__RECORDS__.
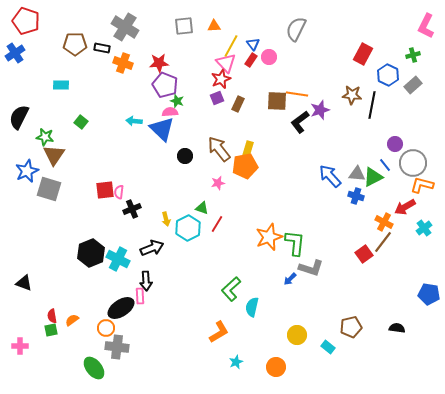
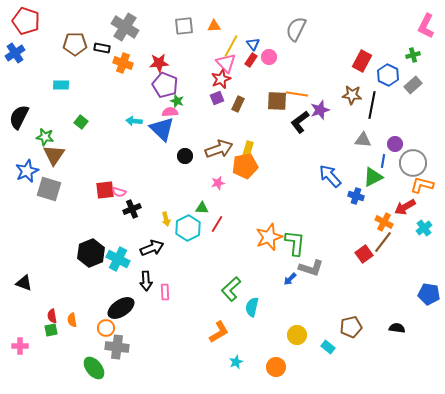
red rectangle at (363, 54): moved 1 px left, 7 px down
brown arrow at (219, 149): rotated 108 degrees clockwise
blue line at (385, 165): moved 2 px left, 4 px up; rotated 48 degrees clockwise
gray triangle at (357, 174): moved 6 px right, 34 px up
pink semicircle at (119, 192): rotated 80 degrees counterclockwise
green triangle at (202, 208): rotated 16 degrees counterclockwise
pink rectangle at (140, 296): moved 25 px right, 4 px up
orange semicircle at (72, 320): rotated 64 degrees counterclockwise
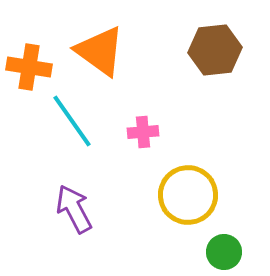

__WHAT TO WORK ON__.
Return the listing above word for word. Keep the images out.

__ANSWER AREA__.
red rectangle at (363, 54): moved 1 px left, 7 px down
brown arrow at (219, 149): rotated 108 degrees clockwise
blue line at (385, 165): moved 2 px left, 4 px up; rotated 48 degrees clockwise
gray triangle at (357, 174): moved 6 px right, 34 px up
pink semicircle at (119, 192): rotated 80 degrees counterclockwise
green triangle at (202, 208): rotated 16 degrees counterclockwise
pink rectangle at (140, 296): moved 25 px right, 4 px up
orange semicircle at (72, 320): rotated 64 degrees counterclockwise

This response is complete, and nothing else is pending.